**WORK ORDER:** Check every line of the entries below for the word "DGND", and copy the ones that have it.

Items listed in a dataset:

-------------------------

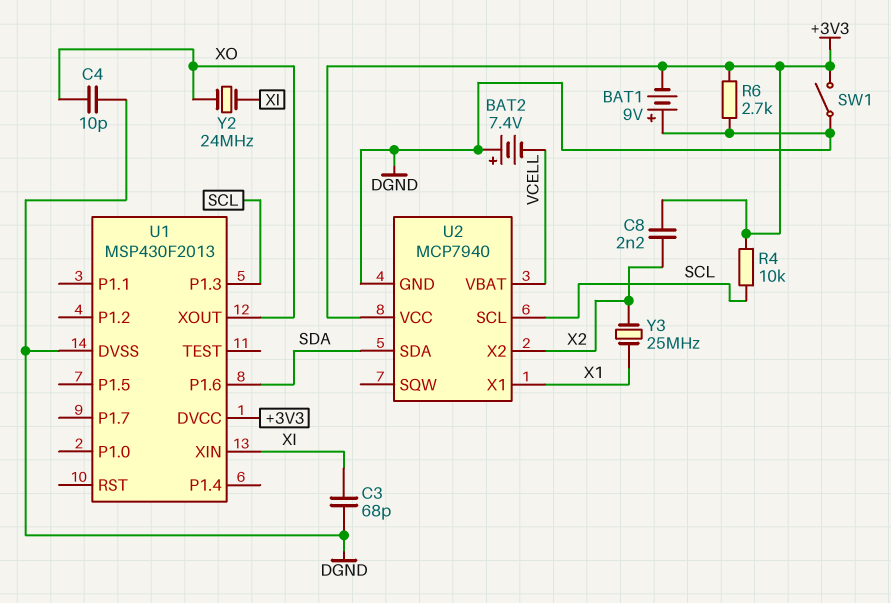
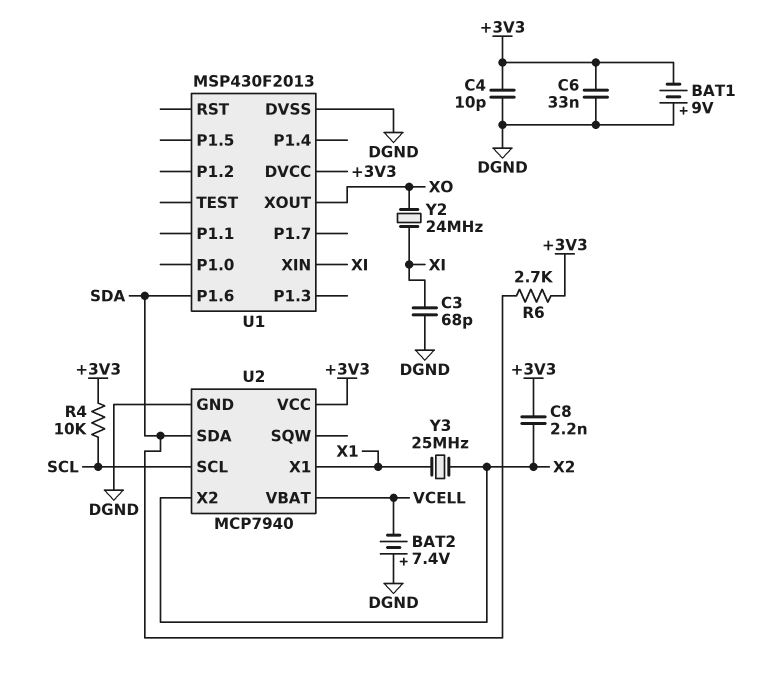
C4: 10pF (DGND, XO) -> 10pF (+3V3, DGND)
C6: none -> 33nF (+3V3, DGND)
R6: 2.7k (+3V3, DGND) -> 2.7k (+3V3, SDA)
SW1: switch (+3V3, DGND) -> none
U1 pin P1.3: SCL -> none

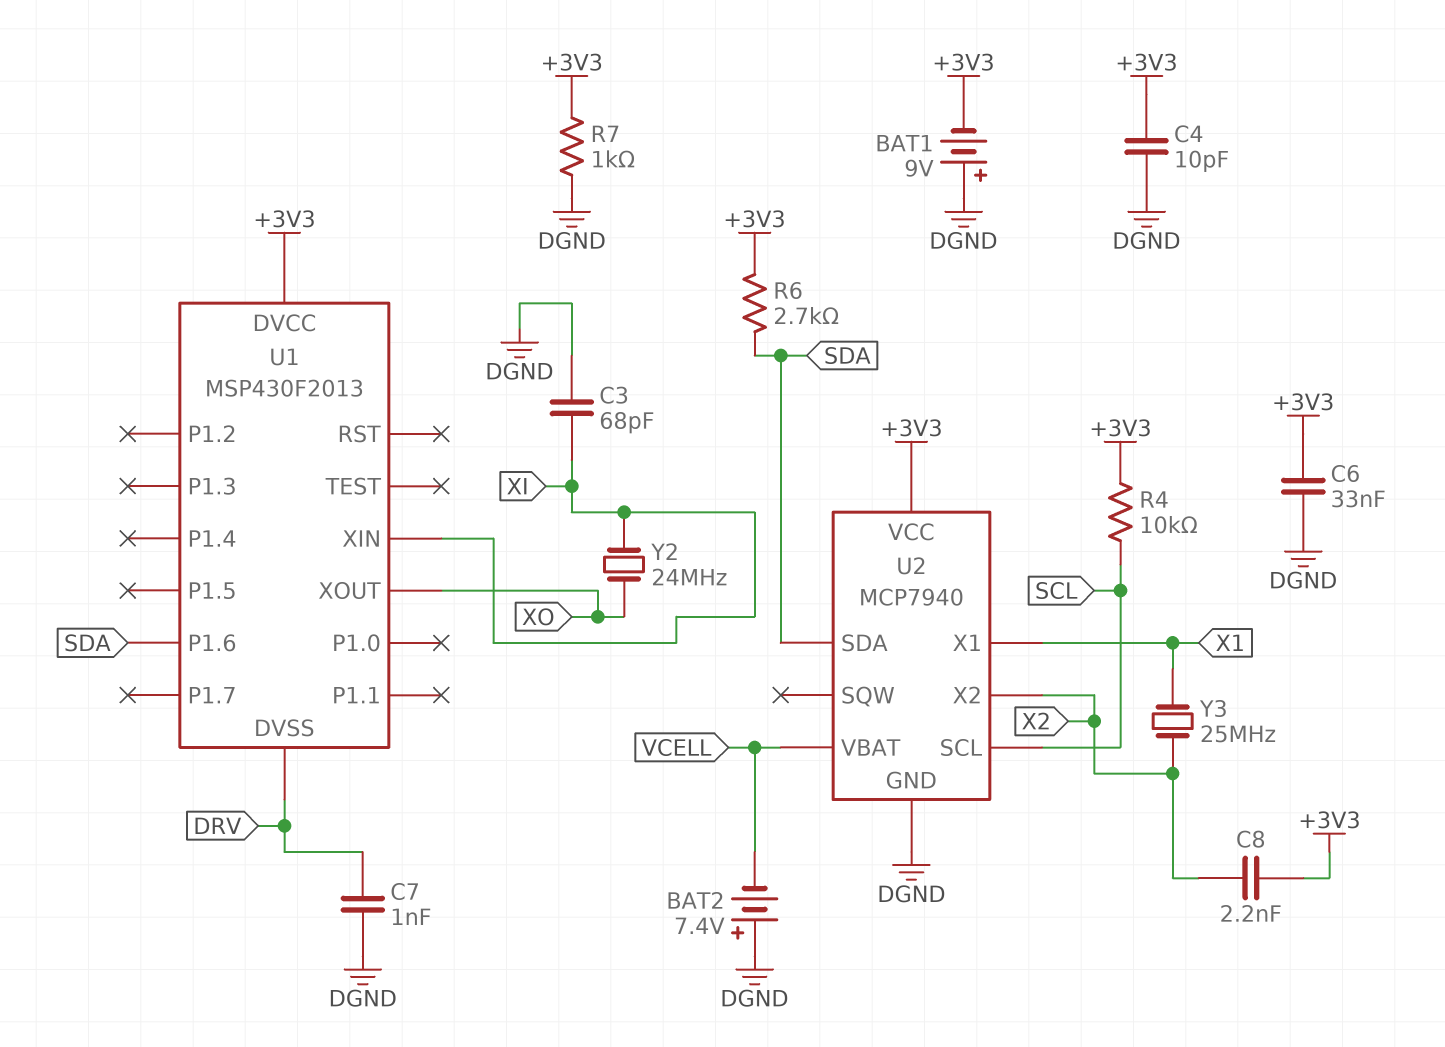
C7: none -> 1nF (DGND, DRV)
R7: none -> 1k (+3V3, DGND)
U1 pin DVSS: DGND -> DRV

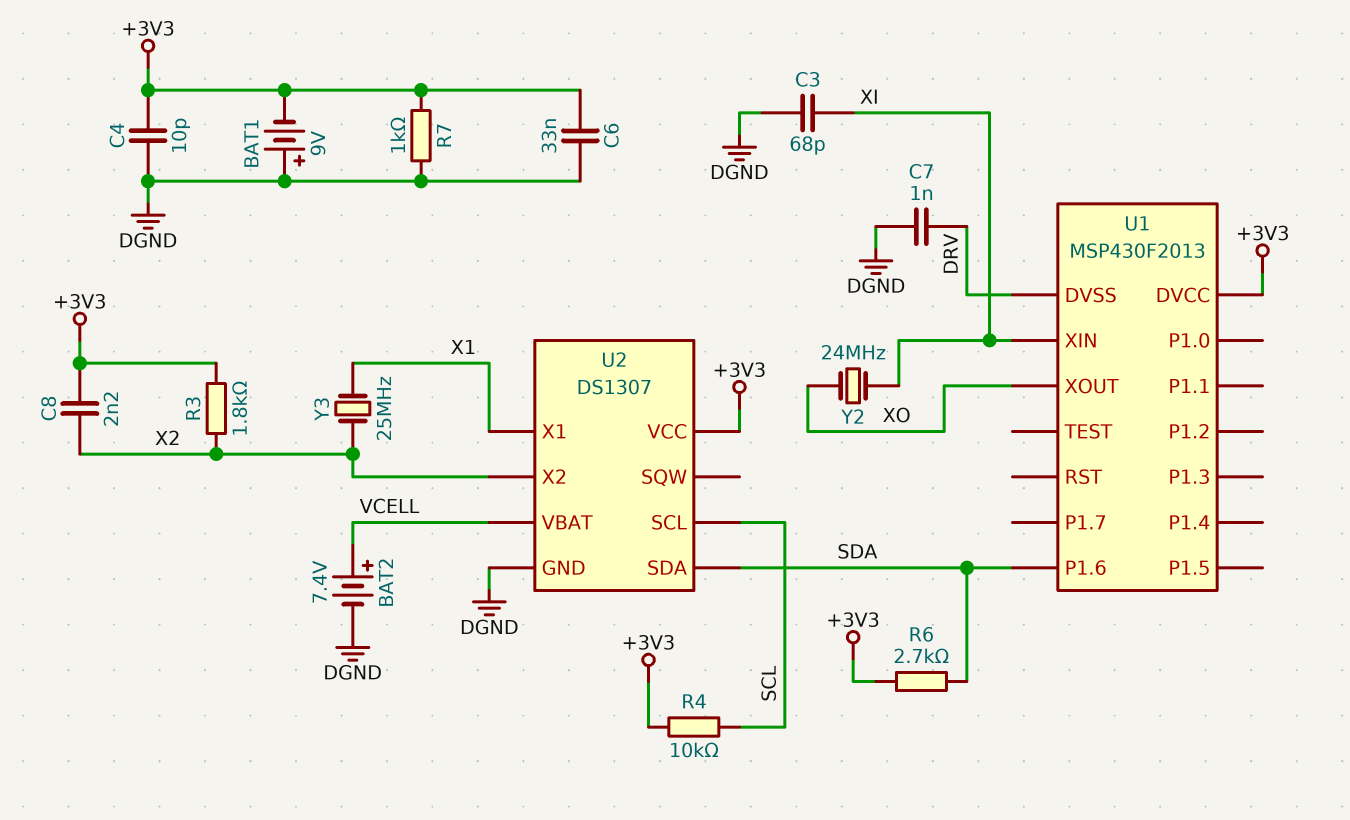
BAT2: 7.4V (plus DGND, minus VCELL) -> 7.4V (plus VCELL, minus DGND)
R3: none -> 1.8k (+3V3, X2)
U2: MCP7940 -> DS1307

-------------------------

**SOLUTION FOR THIS PROBLEM:**
C4: 10pF (DGND, XO) -> 10pF (+3V3, DGND)
C6: none -> 33nF (+3V3, DGND)
R6: 2.7k (+3V3, DGND) -> 2.7k (+3V3, SDA)
SW1: switch (+3V3, DGND) -> none
C7: none -> 1nF (DGND, DRV)
R7: none -> 1k (+3V3, DGND)
U1 pin DVSS: DGND -> DRV
BAT2: 7.4V (plus DGND, minus VCELL) -> 7.4V (plus VCELL, minus DGND)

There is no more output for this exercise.